Exercise: Print, exactly as they appear in the listing below, the lines from the line with "red square: (542, 77)" to the line with "red star: (196, 267) -> (252, 307), moved", with both end lines kept.

Dataset content:
---
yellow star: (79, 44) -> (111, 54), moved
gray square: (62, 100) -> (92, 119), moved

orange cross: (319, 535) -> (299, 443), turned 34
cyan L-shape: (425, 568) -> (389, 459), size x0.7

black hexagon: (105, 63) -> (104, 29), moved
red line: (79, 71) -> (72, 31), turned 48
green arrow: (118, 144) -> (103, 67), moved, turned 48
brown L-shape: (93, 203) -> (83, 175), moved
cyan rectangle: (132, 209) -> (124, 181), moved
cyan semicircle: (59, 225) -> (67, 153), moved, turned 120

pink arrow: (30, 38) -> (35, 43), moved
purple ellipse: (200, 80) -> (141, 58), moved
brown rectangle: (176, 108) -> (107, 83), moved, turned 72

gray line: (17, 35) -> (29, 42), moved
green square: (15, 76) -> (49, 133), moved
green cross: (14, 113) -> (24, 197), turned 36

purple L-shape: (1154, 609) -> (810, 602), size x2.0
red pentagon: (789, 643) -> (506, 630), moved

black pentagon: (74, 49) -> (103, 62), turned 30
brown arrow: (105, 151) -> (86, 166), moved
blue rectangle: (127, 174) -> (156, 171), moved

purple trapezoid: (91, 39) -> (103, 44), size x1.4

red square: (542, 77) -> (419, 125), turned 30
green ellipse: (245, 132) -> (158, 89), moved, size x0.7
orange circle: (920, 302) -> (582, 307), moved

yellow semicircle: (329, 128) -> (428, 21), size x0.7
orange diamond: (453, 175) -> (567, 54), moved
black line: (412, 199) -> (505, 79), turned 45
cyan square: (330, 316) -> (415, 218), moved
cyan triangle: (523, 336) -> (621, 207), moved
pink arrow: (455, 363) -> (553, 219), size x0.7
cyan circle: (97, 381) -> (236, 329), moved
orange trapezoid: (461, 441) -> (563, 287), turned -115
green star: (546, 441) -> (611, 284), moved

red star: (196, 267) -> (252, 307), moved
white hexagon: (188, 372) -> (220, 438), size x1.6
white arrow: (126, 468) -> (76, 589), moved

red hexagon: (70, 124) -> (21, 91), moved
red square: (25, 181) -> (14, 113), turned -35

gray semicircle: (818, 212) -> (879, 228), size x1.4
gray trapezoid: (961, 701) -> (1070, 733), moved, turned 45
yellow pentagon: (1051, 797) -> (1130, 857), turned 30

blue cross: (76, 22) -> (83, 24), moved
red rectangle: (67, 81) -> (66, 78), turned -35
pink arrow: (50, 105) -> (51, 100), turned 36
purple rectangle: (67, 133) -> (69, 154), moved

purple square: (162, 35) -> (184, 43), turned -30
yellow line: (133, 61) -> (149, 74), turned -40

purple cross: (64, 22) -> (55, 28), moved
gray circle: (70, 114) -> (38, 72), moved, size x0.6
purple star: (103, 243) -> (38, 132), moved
---
Response to the task:
red square: (542, 77) -> (419, 125), turned 30
green ellipse: (245, 132) -> (158, 89), moved, size x0.7
orange circle: (920, 302) -> (582, 307), moved

yellow semicircle: (329, 128) -> (428, 21), size x0.7
orange diamond: (453, 175) -> (567, 54), moved
black line: (412, 199) -> (505, 79), turned 45
cyan square: (330, 316) -> (415, 218), moved
cyan triangle: (523, 336) -> (621, 207), moved
pink arrow: (455, 363) -> (553, 219), size x0.7
cyan circle: (97, 381) -> (236, 329), moved
orange trapezoid: (461, 441) -> (563, 287), turned -115
green star: (546, 441) -> (611, 284), moved

red star: (196, 267) -> (252, 307), moved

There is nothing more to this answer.